## [Problem details]
Reproduce, word for word, all of the records; the pictures stay out.

## [Source data]
····················
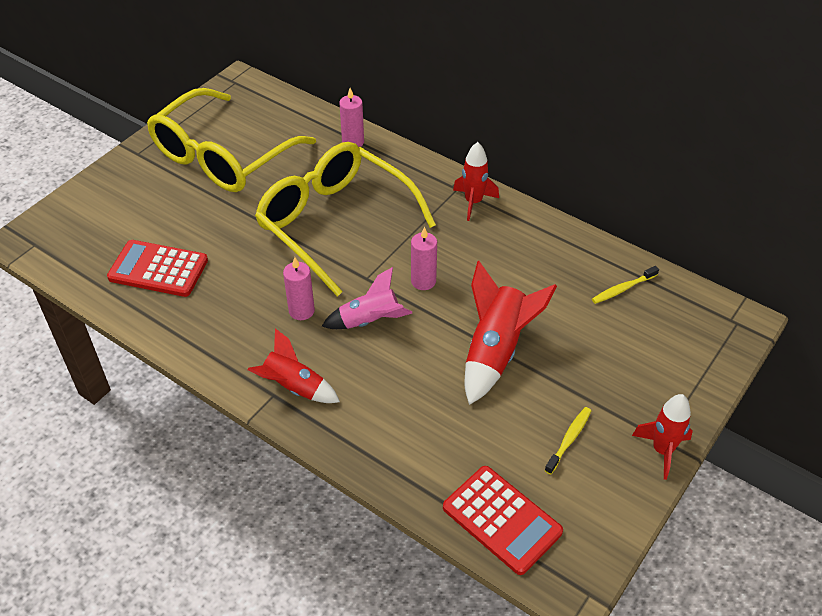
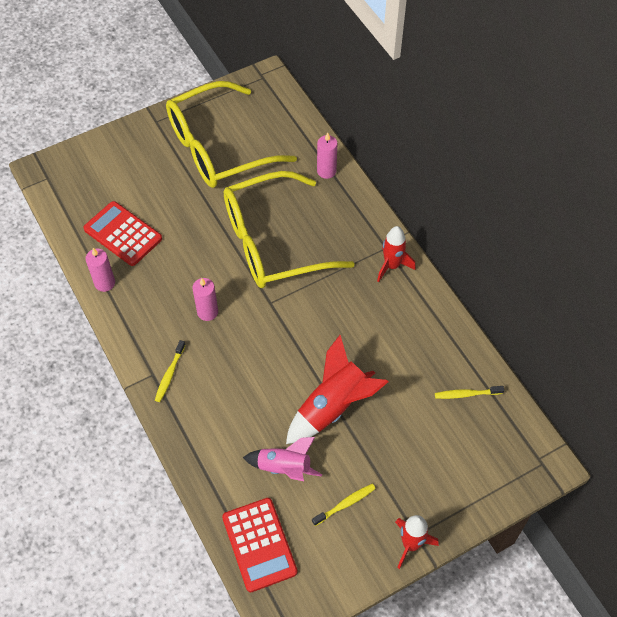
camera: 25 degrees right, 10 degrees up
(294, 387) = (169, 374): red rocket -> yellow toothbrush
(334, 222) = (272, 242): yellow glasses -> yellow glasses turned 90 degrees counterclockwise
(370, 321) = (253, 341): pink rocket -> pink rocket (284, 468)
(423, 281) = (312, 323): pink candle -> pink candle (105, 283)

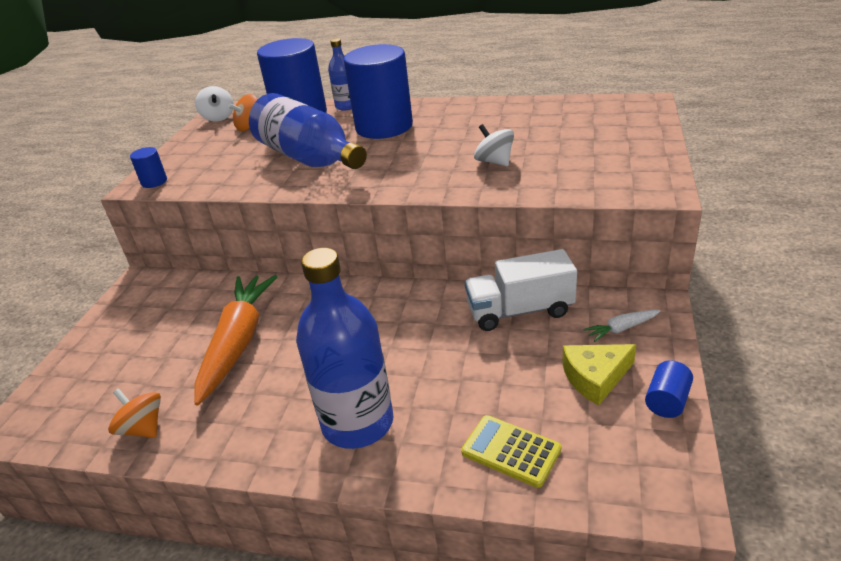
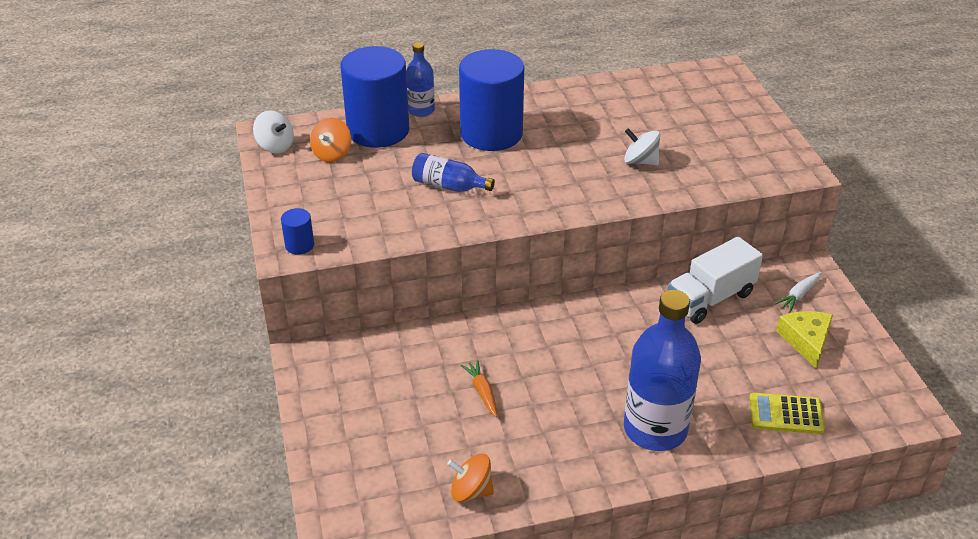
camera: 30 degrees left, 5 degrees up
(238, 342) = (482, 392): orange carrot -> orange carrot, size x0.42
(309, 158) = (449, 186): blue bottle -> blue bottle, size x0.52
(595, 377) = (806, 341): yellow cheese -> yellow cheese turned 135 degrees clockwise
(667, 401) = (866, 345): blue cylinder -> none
····················
## [Answer section]
camera: 25 degrees right, 10 degrees up
(294, 387) = (169, 374): red rocket -> yellow toothbrush
(334, 222) = (272, 242): yellow glasses -> yellow glasses turned 90 degrees counterclockwise
(370, 321) = (253, 341): pink rocket -> pink rocket (284, 468)
(423, 281) = (312, 323): pink candle -> pink candle (105, 283)

camera: 30 degrees left, 5 degrees up
(238, 342) = (482, 392): orange carrot -> orange carrot, size x0.42
(309, 158) = (449, 186): blue bottle -> blue bottle, size x0.52
(595, 377) = (806, 341): yellow cheese -> yellow cheese turned 135 degrees clockwise
(667, 401) = (866, 345): blue cylinder -> none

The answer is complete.